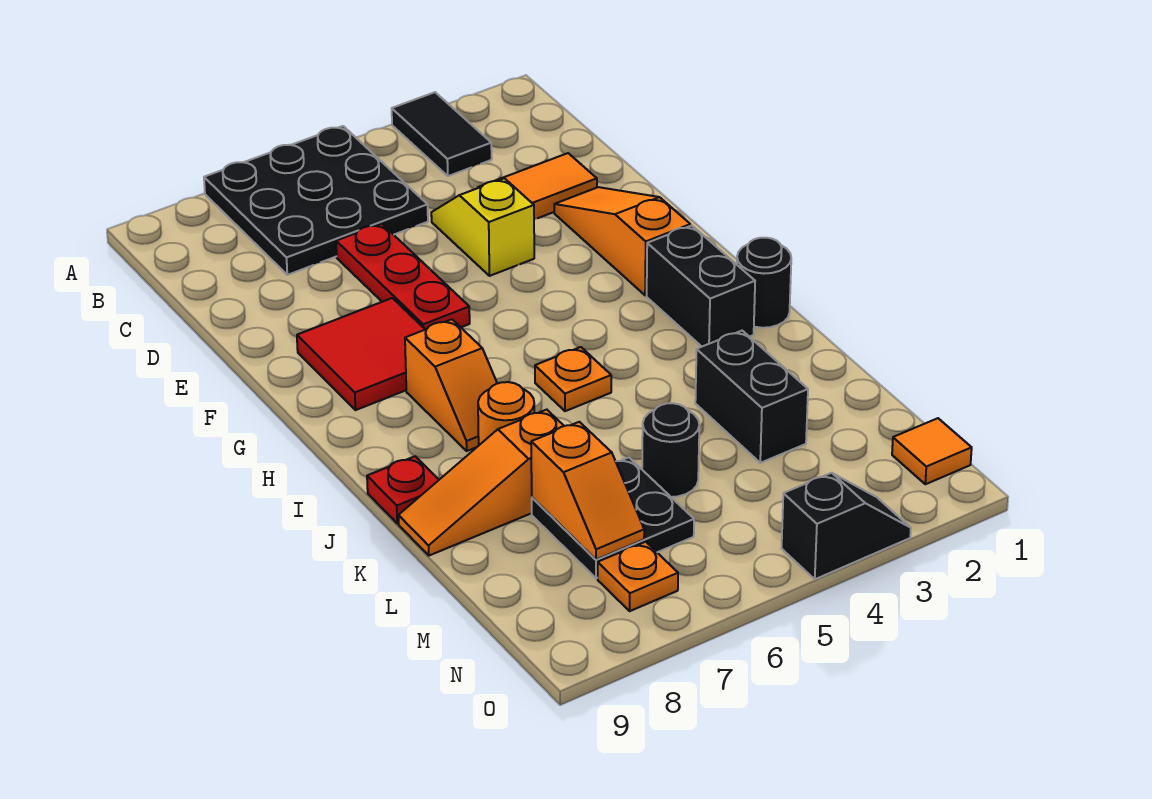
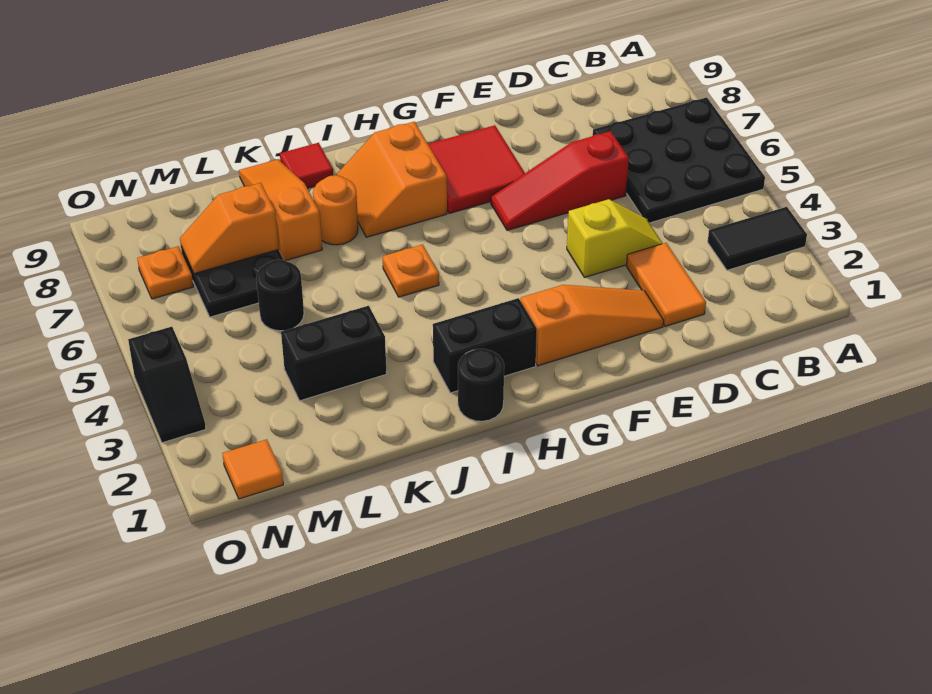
red plate D6:F6 level 1 -> red slope D6:F6 level 1 top D
orange slope H7:I7 level 1 top H -> orange slope H7:I8 level 1 top H
red plate J9 level 1 -> red tile J9 level 1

▸ **PROBLEM TO SOLVE**:
All of the lines above must be repeated without alteration, though the pictures are to be excluded.

▸ **REPLY**:
red plate D6:F6 level 1 -> red slope D6:F6 level 1 top D
orange slope H7:I7 level 1 top H -> orange slope H7:I8 level 1 top H
red plate J9 level 1 -> red tile J9 level 1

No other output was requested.